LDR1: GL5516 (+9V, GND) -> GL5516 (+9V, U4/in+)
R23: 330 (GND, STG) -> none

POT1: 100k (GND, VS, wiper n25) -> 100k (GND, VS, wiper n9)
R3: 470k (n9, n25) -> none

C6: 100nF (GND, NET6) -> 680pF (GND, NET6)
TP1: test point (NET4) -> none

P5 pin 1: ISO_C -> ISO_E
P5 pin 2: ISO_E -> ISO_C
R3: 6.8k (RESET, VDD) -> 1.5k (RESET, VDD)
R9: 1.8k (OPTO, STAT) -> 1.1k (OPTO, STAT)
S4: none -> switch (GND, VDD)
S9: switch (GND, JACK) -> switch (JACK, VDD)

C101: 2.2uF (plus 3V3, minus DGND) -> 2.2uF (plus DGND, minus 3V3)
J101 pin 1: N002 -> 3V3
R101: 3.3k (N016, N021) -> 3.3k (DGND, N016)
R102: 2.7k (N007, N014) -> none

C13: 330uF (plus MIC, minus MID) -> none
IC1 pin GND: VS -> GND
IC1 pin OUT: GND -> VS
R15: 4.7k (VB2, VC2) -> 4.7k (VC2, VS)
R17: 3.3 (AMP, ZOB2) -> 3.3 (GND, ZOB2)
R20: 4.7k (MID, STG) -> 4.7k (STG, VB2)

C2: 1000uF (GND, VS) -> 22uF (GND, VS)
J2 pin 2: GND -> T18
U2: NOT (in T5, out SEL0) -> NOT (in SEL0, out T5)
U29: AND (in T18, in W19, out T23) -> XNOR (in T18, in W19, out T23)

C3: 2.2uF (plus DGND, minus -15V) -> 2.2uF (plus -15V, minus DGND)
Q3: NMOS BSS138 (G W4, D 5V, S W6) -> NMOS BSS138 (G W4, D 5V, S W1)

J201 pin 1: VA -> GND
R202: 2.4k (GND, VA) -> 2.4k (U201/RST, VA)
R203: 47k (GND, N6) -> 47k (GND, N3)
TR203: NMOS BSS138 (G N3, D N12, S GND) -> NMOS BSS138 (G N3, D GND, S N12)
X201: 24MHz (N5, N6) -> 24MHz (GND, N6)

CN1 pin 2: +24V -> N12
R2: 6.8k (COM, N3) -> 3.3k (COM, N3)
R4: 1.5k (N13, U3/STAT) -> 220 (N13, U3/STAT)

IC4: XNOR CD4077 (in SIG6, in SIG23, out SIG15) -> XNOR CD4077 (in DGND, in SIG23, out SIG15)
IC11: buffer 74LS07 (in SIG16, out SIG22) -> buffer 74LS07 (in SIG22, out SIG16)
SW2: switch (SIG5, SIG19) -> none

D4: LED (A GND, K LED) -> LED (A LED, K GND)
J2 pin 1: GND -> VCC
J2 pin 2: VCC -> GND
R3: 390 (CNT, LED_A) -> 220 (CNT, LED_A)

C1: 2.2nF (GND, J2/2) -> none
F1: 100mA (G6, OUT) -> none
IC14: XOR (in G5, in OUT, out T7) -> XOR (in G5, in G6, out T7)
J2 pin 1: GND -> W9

==========

Nothing in the records should be left out; write all of them out again exactly.

LDR1: GL5516 (+9V, GND) -> GL5516 (+9V, U4/in+)
R23: 330 (GND, STG) -> none

POT1: 100k (GND, VS, wiper n25) -> 100k (GND, VS, wiper n9)
R3: 470k (n9, n25) -> none

C6: 100nF (GND, NET6) -> 680pF (GND, NET6)
TP1: test point (NET4) -> none

P5 pin 1: ISO_C -> ISO_E
P5 pin 2: ISO_E -> ISO_C
R3: 6.8k (RESET, VDD) -> 1.5k (RESET, VDD)
R9: 1.8k (OPTO, STAT) -> 1.1k (OPTO, STAT)
S4: none -> switch (GND, VDD)
S9: switch (GND, JACK) -> switch (JACK, VDD)

C101: 2.2uF (plus 3V3, minus DGND) -> 2.2uF (plus DGND, minus 3V3)
J101 pin 1: N002 -> 3V3
R101: 3.3k (N016, N021) -> 3.3k (DGND, N016)
R102: 2.7k (N007, N014) -> none

C13: 330uF (plus MIC, minus MID) -> none
IC1 pin GND: VS -> GND
IC1 pin OUT: GND -> VS
R15: 4.7k (VB2, VC2) -> 4.7k (VC2, VS)
R17: 3.3 (AMP, ZOB2) -> 3.3 (GND, ZOB2)
R20: 4.7k (MID, STG) -> 4.7k (STG, VB2)

C2: 1000uF (GND, VS) -> 22uF (GND, VS)
J2 pin 2: GND -> T18
U2: NOT (in T5, out SEL0) -> NOT (in SEL0, out T5)
U29: AND (in T18, in W19, out T23) -> XNOR (in T18, in W19, out T23)

C3: 2.2uF (plus DGND, minus -15V) -> 2.2uF (plus -15V, minus DGND)
Q3: NMOS BSS138 (G W4, D 5V, S W6) -> NMOS BSS138 (G W4, D 5V, S W1)

J201 pin 1: VA -> GND
R202: 2.4k (GND, VA) -> 2.4k (U201/RST, VA)
R203: 47k (GND, N6) -> 47k (GND, N3)
TR203: NMOS BSS138 (G N3, D N12, S GND) -> NMOS BSS138 (G N3, D GND, S N12)
X201: 24MHz (N5, N6) -> 24MHz (GND, N6)

CN1 pin 2: +24V -> N12
R2: 6.8k (COM, N3) -> 3.3k (COM, N3)
R4: 1.5k (N13, U3/STAT) -> 220 (N13, U3/STAT)

IC4: XNOR CD4077 (in SIG6, in SIG23, out SIG15) -> XNOR CD4077 (in DGND, in SIG23, out SIG15)
IC11: buffer 74LS07 (in SIG16, out SIG22) -> buffer 74LS07 (in SIG22, out SIG16)
SW2: switch (SIG5, SIG19) -> none

D4: LED (A GND, K LED) -> LED (A LED, K GND)
J2 pin 1: GND -> VCC
J2 pin 2: VCC -> GND
R3: 390 (CNT, LED_A) -> 220 (CNT, LED_A)

C1: 2.2nF (GND, J2/2) -> none
F1: 100mA (G6, OUT) -> none
IC14: XOR (in G5, in OUT, out T7) -> XOR (in G5, in G6, out T7)
J2 pin 1: GND -> W9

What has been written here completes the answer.